Filter the items below and copy every line that contains the word "carved", treating uppercase and lowercase as different.
Source information START
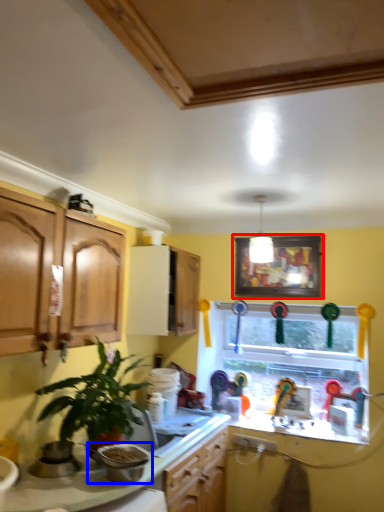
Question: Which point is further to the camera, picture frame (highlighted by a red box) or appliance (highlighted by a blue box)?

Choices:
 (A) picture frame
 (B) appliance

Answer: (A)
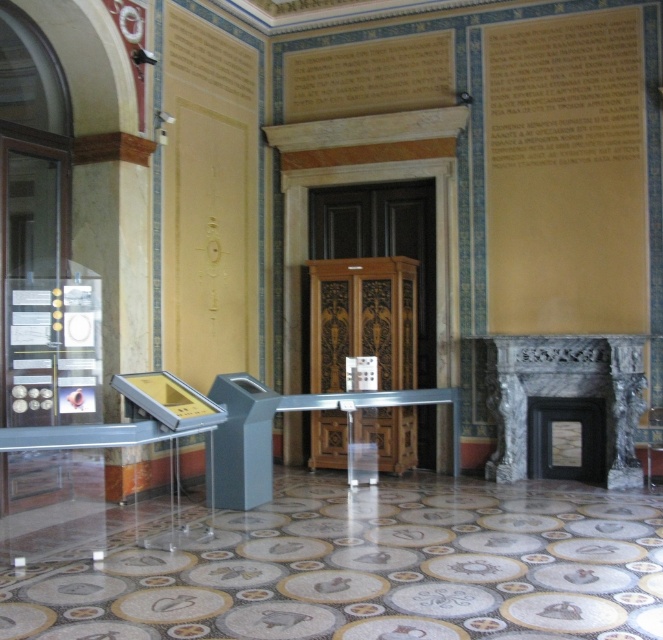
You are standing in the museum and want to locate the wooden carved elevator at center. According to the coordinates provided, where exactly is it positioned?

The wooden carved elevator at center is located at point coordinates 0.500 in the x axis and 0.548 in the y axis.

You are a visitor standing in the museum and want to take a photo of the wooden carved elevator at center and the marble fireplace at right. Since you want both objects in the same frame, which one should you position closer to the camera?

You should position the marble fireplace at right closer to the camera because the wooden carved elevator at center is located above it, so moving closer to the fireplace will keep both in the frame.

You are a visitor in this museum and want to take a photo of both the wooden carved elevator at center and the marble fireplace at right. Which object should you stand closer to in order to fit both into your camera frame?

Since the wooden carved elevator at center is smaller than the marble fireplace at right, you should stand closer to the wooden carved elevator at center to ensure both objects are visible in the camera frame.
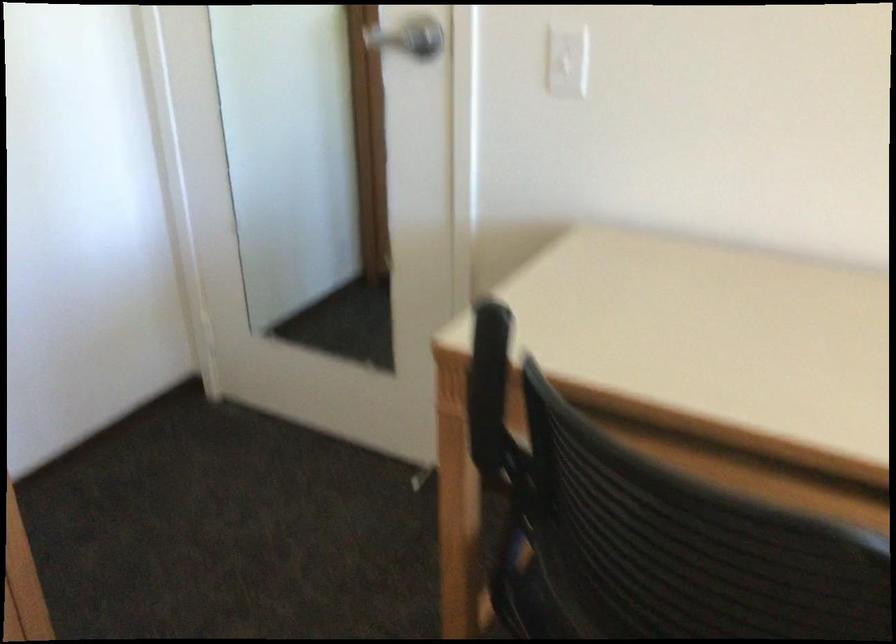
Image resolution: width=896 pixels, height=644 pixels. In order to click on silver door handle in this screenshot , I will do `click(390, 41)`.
Source information END
Worked solution:
You are standing in the museum and want to locate the wooden carved elevator at center. According to the coordinates provided, where exactly is it positioned?
The wooden carved elevator at center is located at point coordinates 0.500 in the x axis and 0.548 in the y axis.
You are a visitor standing in the museum and want to take a photo of the wooden carved elevator at center and the marble fireplace at right. Since you want both objects in the same frame, which one should you position closer to the camera?
You should position the marble fireplace at right closer to the camera because the wooden carved elevator at center is located above it, so moving closer to the fireplace will keep both in the frame.
You are a visitor in this museum and want to take a photo of both the wooden carved elevator at center and the marble fireplace at right. Which object should you stand closer to in order to fit both into your camera frame?
Since the wooden carved elevator at center is smaller than the marble fireplace at right, you should stand closer to the wooden carved elevator at center to ensure both objects are visible in the camera frame.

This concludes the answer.